Starting at the first line of the entries, extract each line up to and including the one that contains "red square: (316, 161)", but leave out the pictures.

(Records from a data source)
---+---

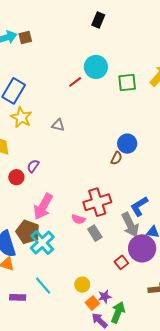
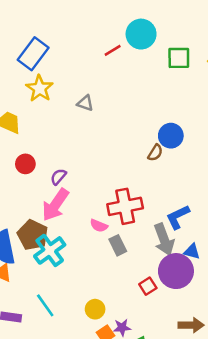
purple semicircle: (33, 166) -> (58, 177), moved

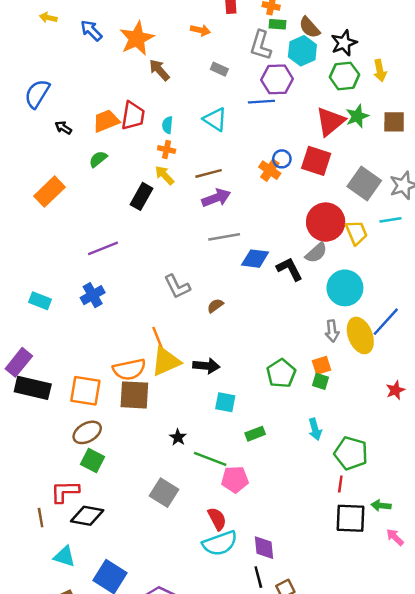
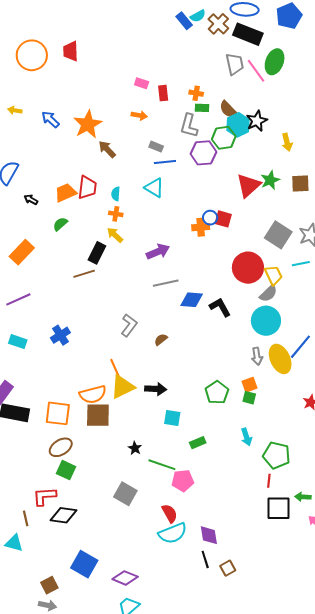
cyan hexagon: (302, 51) -> (238, 125), moved
green hexagon: (344, 76) -> (224, 138), moved
blue line: (261, 102) -> (165, 162), moved
red square: (316, 161) -> (223, 219), moved, size x0.7
orange cross: (270, 170) -> (201, 227), turned -36
brown line: (209, 173) -> (84, 274), moved
purple line: (103, 248) -> (18, 299), moved
gray semicircle: (316, 253) -> (268, 293), moved
gray L-shape: (177, 287) -> (129, 325), turned -115
cyan triangle: (64, 556) -> (14, 543), moved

---+---

◆ Result of this exercise:
purple semicircle: (33, 166) -> (58, 177), moved

cyan hexagon: (302, 51) -> (238, 125), moved
green hexagon: (344, 76) -> (224, 138), moved
blue line: (261, 102) -> (165, 162), moved
red square: (316, 161) -> (223, 219), moved, size x0.7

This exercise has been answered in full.